YOUR ASSIGNMENT = Nothing in the records should be altered; retype them all exactly.

Items listed in a dataset =
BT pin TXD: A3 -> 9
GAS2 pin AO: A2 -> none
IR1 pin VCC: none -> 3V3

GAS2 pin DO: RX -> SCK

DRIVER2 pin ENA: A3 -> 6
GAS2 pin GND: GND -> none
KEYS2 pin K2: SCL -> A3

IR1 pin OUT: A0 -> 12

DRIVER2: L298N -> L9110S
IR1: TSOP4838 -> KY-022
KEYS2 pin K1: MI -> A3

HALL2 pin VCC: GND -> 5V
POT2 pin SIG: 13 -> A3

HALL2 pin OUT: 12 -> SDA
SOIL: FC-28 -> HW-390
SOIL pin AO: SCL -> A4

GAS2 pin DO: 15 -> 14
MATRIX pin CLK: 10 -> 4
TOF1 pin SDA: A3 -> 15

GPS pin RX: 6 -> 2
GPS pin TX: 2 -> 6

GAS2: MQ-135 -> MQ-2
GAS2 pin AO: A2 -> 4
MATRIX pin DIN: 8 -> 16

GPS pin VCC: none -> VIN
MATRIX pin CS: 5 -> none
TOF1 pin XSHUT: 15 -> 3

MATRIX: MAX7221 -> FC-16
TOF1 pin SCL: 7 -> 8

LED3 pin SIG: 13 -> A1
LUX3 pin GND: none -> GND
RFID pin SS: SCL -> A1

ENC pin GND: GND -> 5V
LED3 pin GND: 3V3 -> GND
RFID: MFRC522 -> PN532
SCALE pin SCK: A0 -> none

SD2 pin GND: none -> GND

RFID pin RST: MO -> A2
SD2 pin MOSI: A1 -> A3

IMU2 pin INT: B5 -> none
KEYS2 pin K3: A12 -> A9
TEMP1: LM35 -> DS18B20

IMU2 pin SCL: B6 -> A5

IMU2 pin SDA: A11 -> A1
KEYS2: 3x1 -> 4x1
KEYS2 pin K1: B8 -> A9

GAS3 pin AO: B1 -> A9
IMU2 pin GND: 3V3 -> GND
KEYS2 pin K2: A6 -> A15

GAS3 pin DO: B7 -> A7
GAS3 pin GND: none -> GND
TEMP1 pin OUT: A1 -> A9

EXERCISE RESULT =
BT pin TXD: A3 -> 9
GAS2 pin AO: A2 -> none
IR1 pin VCC: none -> 3V3

GAS2 pin DO: RX -> SCK

DRIVER2 pin ENA: A3 -> 6
GAS2 pin GND: GND -> none
KEYS2 pin K2: SCL -> A3

IR1 pin OUT: A0 -> 12

DRIVER2: L298N -> L9110S
IR1: TSOP4838 -> KY-022
KEYS2 pin K1: MI -> A3

HALL2 pin VCC: GND -> 5V
POT2 pin SIG: 13 -> A3

HALL2 pin OUT: 12 -> SDA
SOIL: FC-28 -> HW-390
SOIL pin AO: SCL -> A4

GAS2 pin DO: 15 -> 14
MATRIX pin CLK: 10 -> 4
TOF1 pin SDA: A3 -> 15

GPS pin RX: 6 -> 2
GPS pin TX: 2 -> 6

GAS2: MQ-135 -> MQ-2
GAS2 pin AO: A2 -> 4
MATRIX pin DIN: 8 -> 16

GPS pin VCC: none -> VIN
MATRIX pin CS: 5 -> none
TOF1 pin XSHUT: 15 -> 3

MATRIX: MAX7221 -> FC-16
TOF1 pin SCL: 7 -> 8

LED3 pin SIG: 13 -> A1
LUX3 pin GND: none -> GND
RFID pin SS: SCL -> A1

ENC pin GND: GND -> 5V
LED3 pin GND: 3V3 -> GND
RFID: MFRC522 -> PN532
SCALE pin SCK: A0 -> none

SD2 pin GND: none -> GND

RFID pin RST: MO -> A2
SD2 pin MOSI: A1 -> A3

IMU2 pin INT: B5 -> none
KEYS2 pin K3: A12 -> A9
TEMP1: LM35 -> DS18B20

IMU2 pin SCL: B6 -> A5

IMU2 pin SDA: A11 -> A1
KEYS2: 3x1 -> 4x1
KEYS2 pin K1: B8 -> A9

GAS3 pin AO: B1 -> A9
IMU2 pin GND: 3V3 -> GND
KEYS2 pin K2: A6 -> A15

GAS3 pin DO: B7 -> A7
GAS3 pin GND: none -> GND
TEMP1 pin OUT: A1 -> A9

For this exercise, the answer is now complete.